• _Task to complete_: Lay out the lines from the one containing "Write the LilyPond" up to and including the one containing "g8-. g'8) f'8-. |" as a numbered list, leaving out any blank lines.

• _Data_:
--
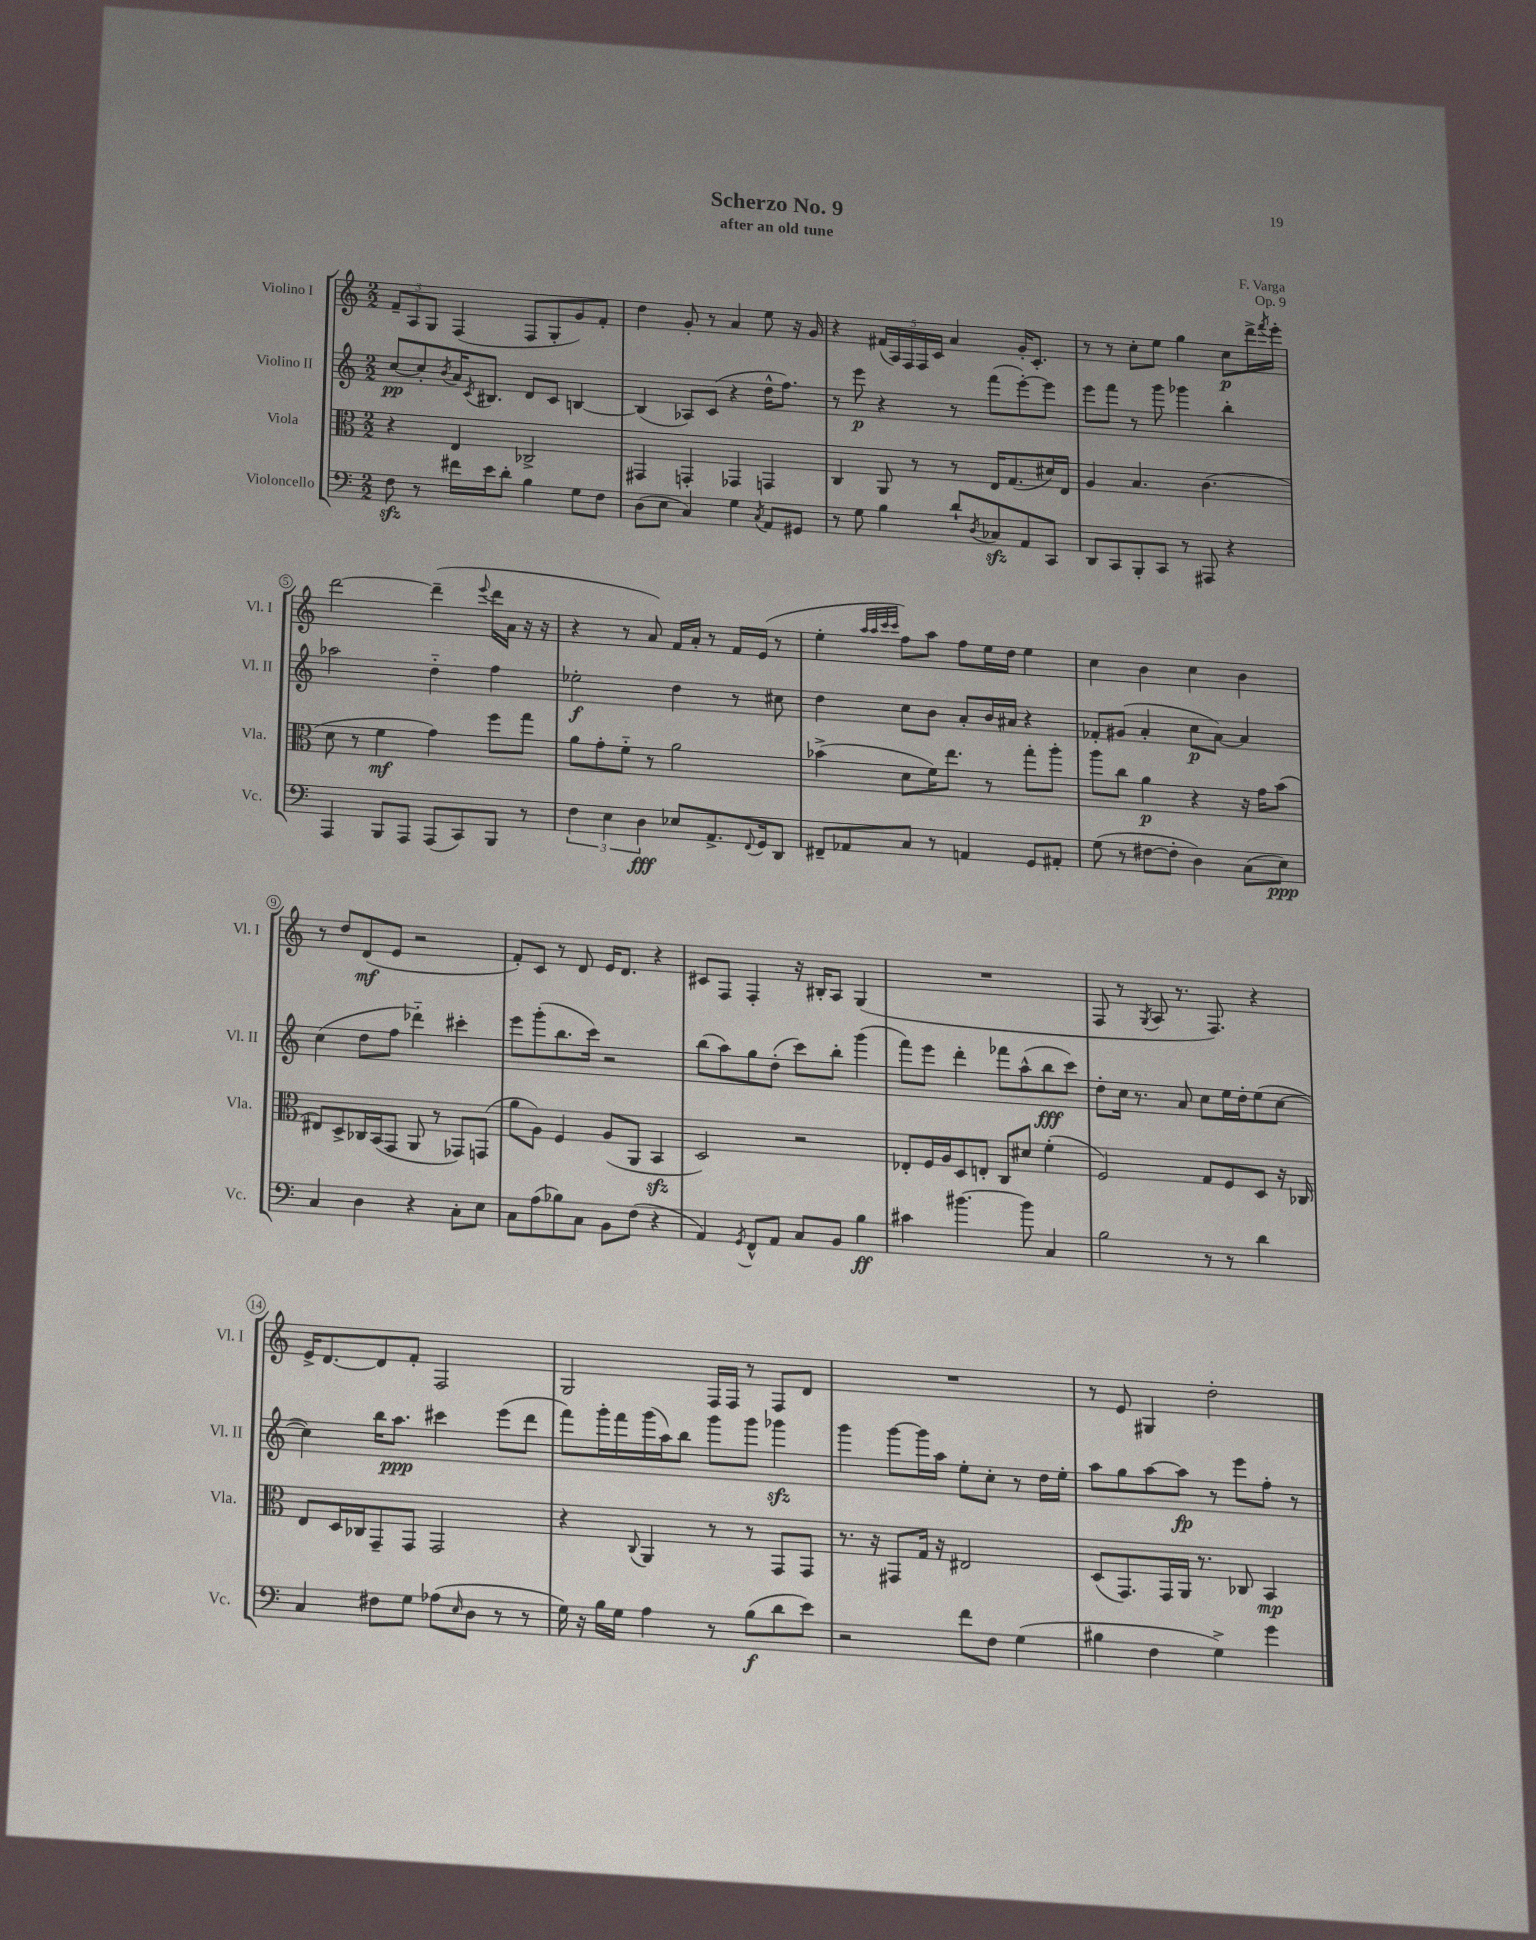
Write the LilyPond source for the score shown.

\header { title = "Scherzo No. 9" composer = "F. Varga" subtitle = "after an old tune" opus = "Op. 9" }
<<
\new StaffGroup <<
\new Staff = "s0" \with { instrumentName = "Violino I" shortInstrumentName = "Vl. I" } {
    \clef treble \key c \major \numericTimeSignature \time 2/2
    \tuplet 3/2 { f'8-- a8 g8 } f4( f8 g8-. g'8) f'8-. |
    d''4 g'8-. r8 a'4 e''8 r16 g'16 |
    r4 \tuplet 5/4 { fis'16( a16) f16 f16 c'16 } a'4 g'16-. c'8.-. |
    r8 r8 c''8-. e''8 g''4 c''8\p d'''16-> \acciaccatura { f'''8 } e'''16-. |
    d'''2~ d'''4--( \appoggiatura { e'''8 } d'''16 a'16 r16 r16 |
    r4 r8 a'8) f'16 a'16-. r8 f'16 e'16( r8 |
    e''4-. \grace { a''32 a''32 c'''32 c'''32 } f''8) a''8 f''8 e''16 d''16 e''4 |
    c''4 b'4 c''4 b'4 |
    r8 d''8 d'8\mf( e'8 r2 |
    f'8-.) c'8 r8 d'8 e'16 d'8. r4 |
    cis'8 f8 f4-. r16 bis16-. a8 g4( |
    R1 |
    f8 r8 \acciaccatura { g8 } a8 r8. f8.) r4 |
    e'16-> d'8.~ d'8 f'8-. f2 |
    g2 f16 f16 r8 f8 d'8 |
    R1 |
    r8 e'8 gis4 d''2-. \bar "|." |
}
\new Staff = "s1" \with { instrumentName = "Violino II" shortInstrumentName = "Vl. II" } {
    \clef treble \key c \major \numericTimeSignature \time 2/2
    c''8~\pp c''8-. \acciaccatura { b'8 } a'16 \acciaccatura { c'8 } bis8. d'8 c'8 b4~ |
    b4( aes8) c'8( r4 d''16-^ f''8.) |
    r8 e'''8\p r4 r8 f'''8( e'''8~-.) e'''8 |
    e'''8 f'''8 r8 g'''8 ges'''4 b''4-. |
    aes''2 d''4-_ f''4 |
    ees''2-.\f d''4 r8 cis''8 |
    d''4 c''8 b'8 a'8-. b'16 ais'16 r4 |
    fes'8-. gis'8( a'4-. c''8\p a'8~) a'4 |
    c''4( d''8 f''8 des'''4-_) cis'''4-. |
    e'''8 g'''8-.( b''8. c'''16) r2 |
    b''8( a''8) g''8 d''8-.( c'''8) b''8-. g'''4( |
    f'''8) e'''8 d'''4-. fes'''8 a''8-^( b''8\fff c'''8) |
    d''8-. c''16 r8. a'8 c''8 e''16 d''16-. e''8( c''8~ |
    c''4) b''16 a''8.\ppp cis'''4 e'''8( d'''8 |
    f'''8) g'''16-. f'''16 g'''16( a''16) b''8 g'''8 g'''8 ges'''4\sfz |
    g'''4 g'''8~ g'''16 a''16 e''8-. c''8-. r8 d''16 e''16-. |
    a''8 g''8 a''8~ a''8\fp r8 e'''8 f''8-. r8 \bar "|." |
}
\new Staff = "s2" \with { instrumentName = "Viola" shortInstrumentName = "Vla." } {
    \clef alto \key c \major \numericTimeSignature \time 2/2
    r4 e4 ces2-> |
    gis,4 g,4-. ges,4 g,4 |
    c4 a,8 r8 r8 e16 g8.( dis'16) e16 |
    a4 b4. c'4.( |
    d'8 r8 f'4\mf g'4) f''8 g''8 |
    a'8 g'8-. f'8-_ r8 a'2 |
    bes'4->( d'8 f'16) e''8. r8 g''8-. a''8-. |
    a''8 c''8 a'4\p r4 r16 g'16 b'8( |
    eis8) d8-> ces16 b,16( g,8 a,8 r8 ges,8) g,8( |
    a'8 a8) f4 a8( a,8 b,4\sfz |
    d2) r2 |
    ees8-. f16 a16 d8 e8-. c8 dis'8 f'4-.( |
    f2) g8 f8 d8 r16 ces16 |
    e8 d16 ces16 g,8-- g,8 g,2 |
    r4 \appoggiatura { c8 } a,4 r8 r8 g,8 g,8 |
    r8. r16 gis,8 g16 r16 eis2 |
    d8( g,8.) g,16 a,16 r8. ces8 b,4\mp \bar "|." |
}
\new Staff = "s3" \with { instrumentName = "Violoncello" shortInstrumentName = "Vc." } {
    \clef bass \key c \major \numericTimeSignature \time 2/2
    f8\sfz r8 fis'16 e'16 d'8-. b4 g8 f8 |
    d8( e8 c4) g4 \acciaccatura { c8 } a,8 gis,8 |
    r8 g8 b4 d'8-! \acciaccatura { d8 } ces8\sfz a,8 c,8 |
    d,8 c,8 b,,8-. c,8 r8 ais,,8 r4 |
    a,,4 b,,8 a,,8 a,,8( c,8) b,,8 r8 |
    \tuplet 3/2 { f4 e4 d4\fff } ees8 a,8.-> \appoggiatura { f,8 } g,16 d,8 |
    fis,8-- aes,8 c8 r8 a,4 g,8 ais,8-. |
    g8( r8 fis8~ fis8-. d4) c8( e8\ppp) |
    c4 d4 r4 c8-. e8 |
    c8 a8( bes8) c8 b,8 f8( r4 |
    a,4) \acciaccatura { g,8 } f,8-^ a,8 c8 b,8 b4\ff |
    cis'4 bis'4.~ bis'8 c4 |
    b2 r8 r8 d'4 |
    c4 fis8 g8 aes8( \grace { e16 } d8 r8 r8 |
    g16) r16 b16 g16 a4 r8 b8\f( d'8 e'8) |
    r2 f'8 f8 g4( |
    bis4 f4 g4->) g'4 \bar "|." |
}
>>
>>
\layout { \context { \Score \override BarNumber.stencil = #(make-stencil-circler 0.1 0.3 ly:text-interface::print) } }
--
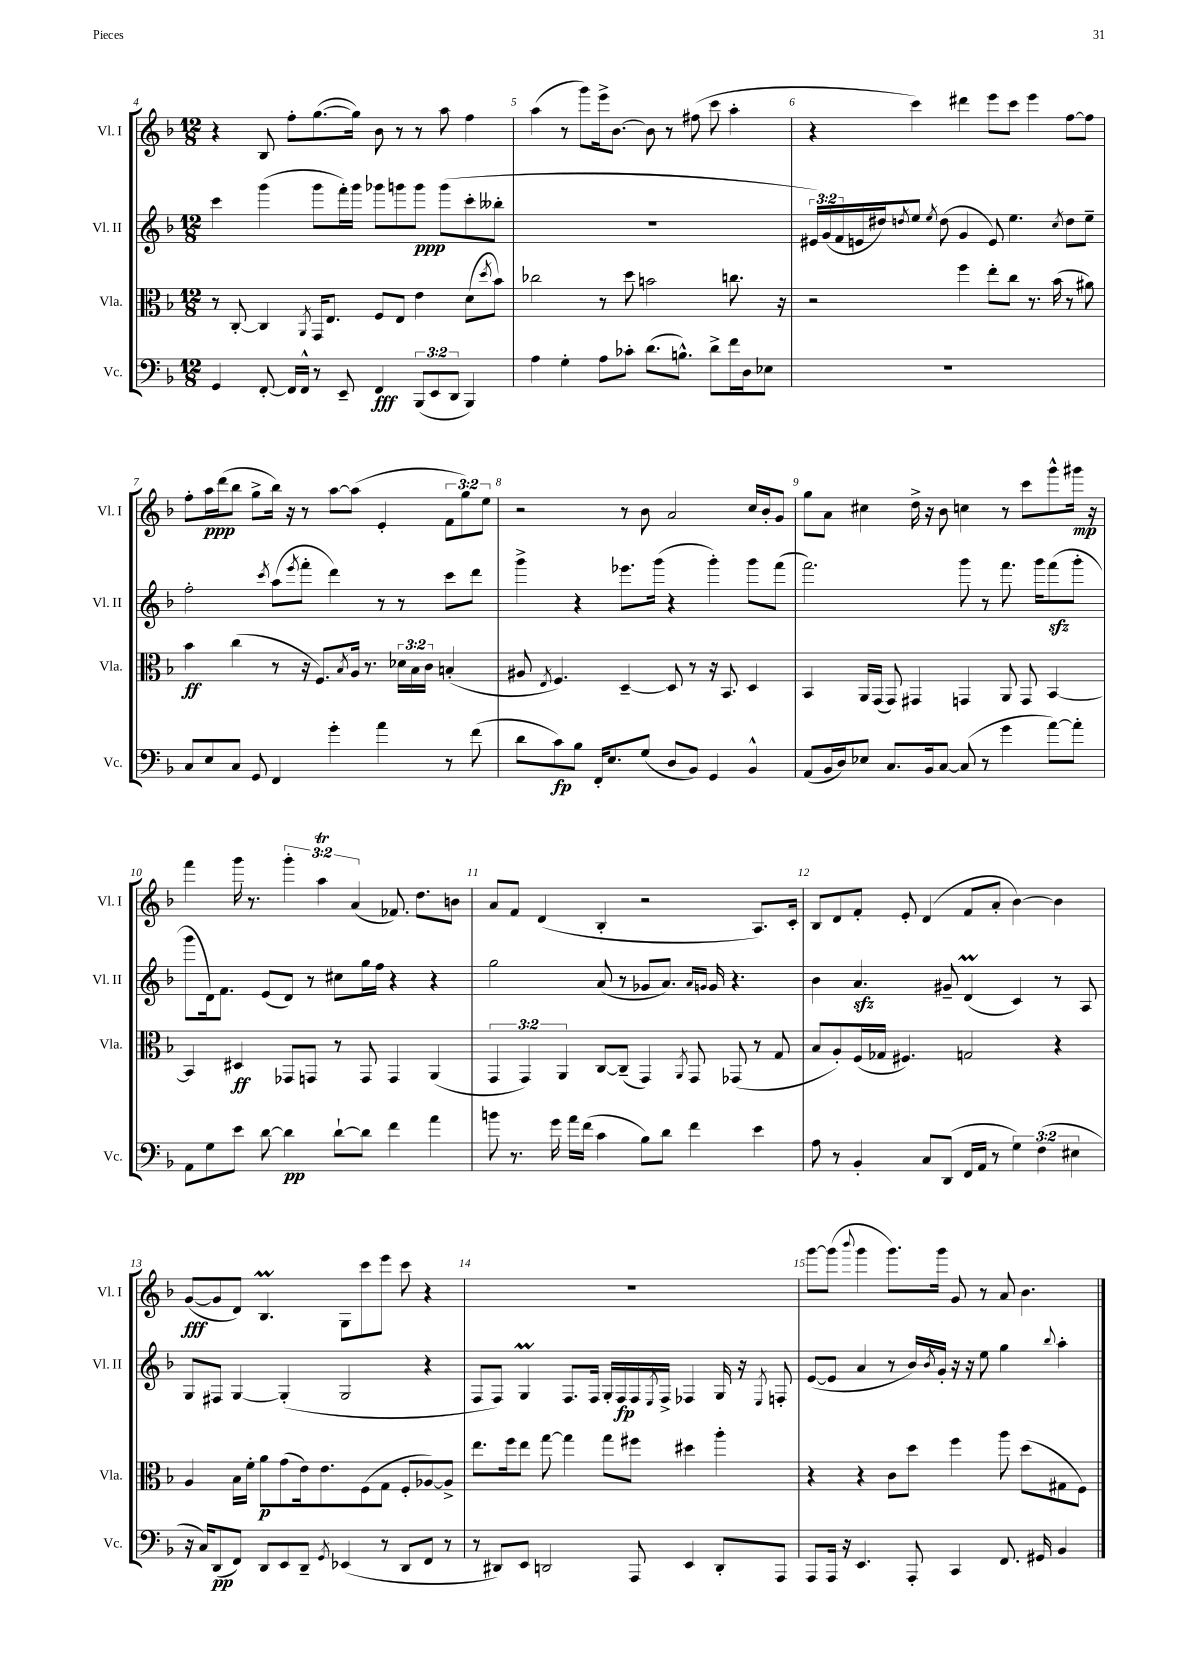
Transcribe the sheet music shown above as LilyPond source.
--
• _Exercise answer_:
1. Write the LilyPond source for the score shown.
2. \header { title = "Scherzo No. 9" composer = "F. Varga" subtitle = "after an old tune" opus = "Op. 9" }
3. <<
4. \new StaffGroup <<
5. \new Staff = "s0" \with { instrumentName = "Violino I" shortInstrumentName = "Vl. I" } {
6.     \clef treble \key c \major \numericTimeSignature \time 2/2
7.     \tuplet 3/2 { f'8-- a8 g8 } f4( f8 g8-. g'8) f'8-. |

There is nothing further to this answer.